• Dataset excerpts
--- START ---

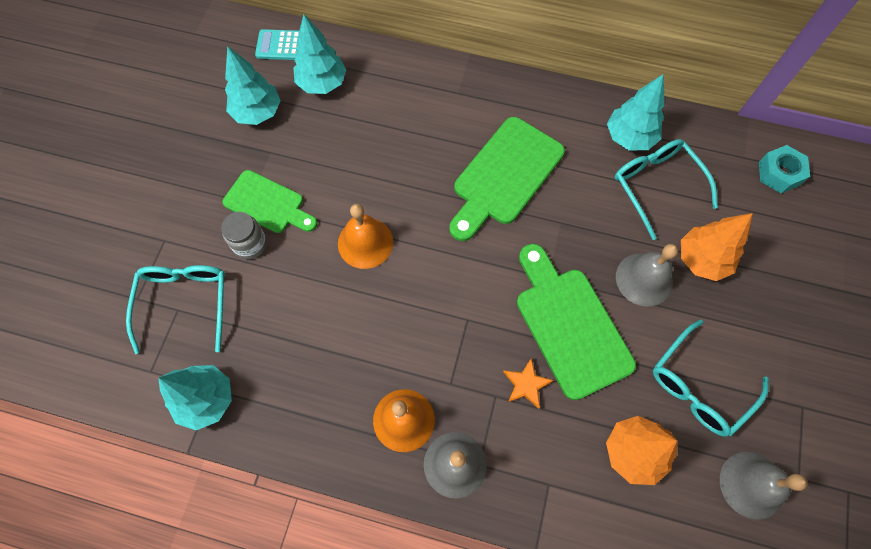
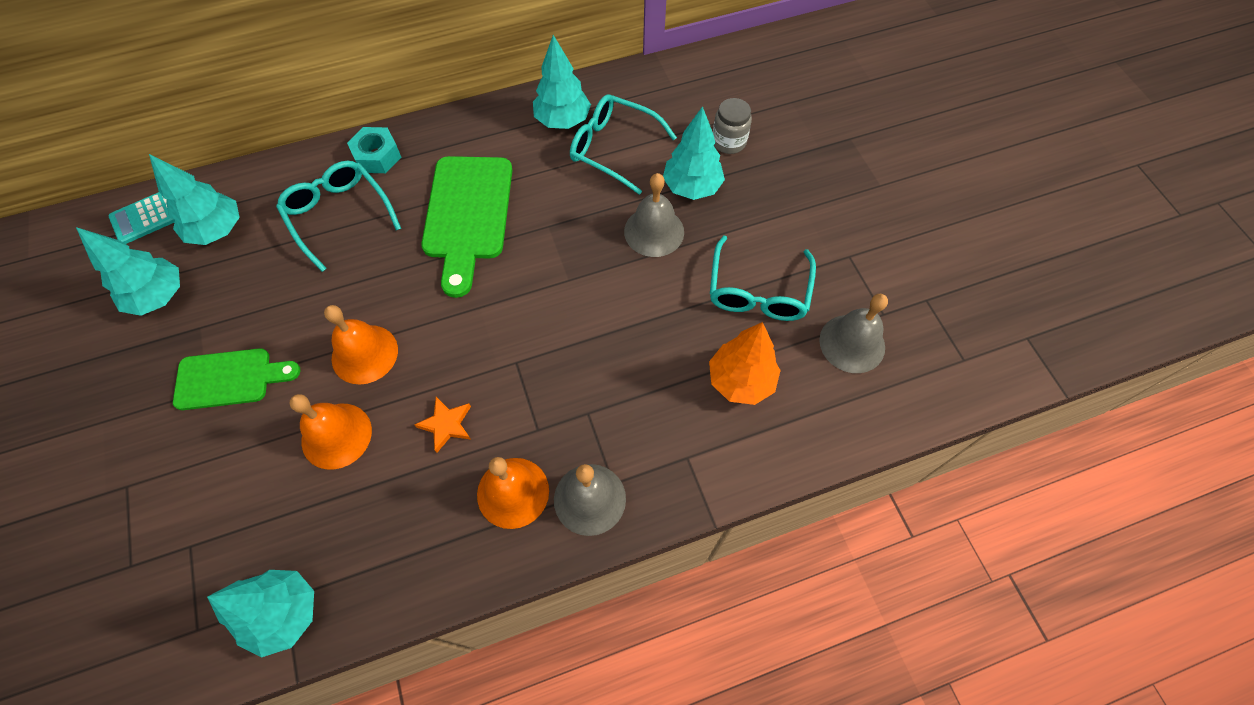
camera: 35 degrees left, 5 degrees down
(185, 303) = (194, 534): turquoise glasses -> turquoise glasses (339, 215)
(250, 244) = (235, 429): grey jar -> grey jar (729, 142)
(311, 293) = (336, 435): none -> orange bell
(526, 384) = (609, 384): orange star -> orange star (446, 424)
(569, 325) = (614, 309): green cutting board -> none
(701, 260) = (691, 187): orange tree -> turquoise tree
(779, 173) = (708, 83): turquoise nut -> turquoise nut (377, 156)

--- END ---

• DESCRIPTION OF THE TASK
Each record must appear again exactly as written above, without its pictures.

• EXERCISE ANSWER
camera: 35 degrees left, 5 degrees down
(185, 303) = (194, 534): turquoise glasses -> turquoise glasses (339, 215)
(250, 244) = (235, 429): grey jar -> grey jar (729, 142)
(311, 293) = (336, 435): none -> orange bell
(526, 384) = (609, 384): orange star -> orange star (446, 424)
(569, 325) = (614, 309): green cutting board -> none
(701, 260) = (691, 187): orange tree -> turquoise tree
(779, 173) = (708, 83): turquoise nut -> turquoise nut (377, 156)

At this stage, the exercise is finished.